* [THE DATA]:

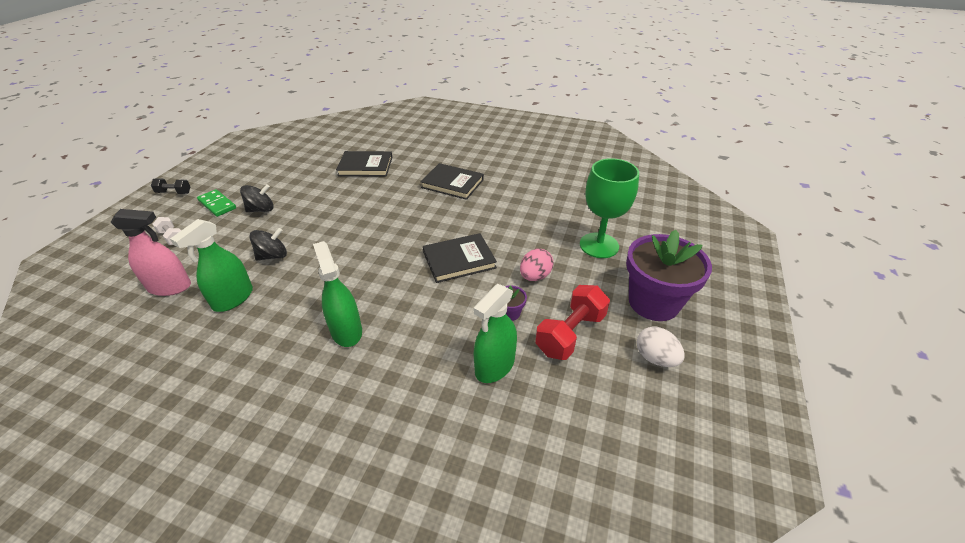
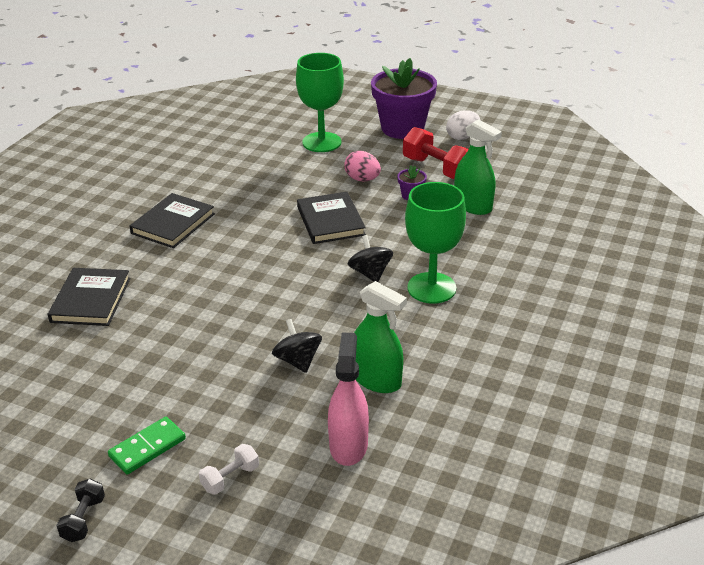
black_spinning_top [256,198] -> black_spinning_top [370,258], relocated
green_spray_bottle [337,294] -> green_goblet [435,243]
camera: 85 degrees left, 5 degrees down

* [EXERCISE INSTRUCTIONS]: Print exactly the lines from the one with "green_spray_bottle [337,294] ->" through the last line of the material, including both, and no others.

* [COMPLETED TASK]:
green_spray_bottle [337,294] -> green_goblet [435,243]
camera: 85 degrees left, 5 degrees down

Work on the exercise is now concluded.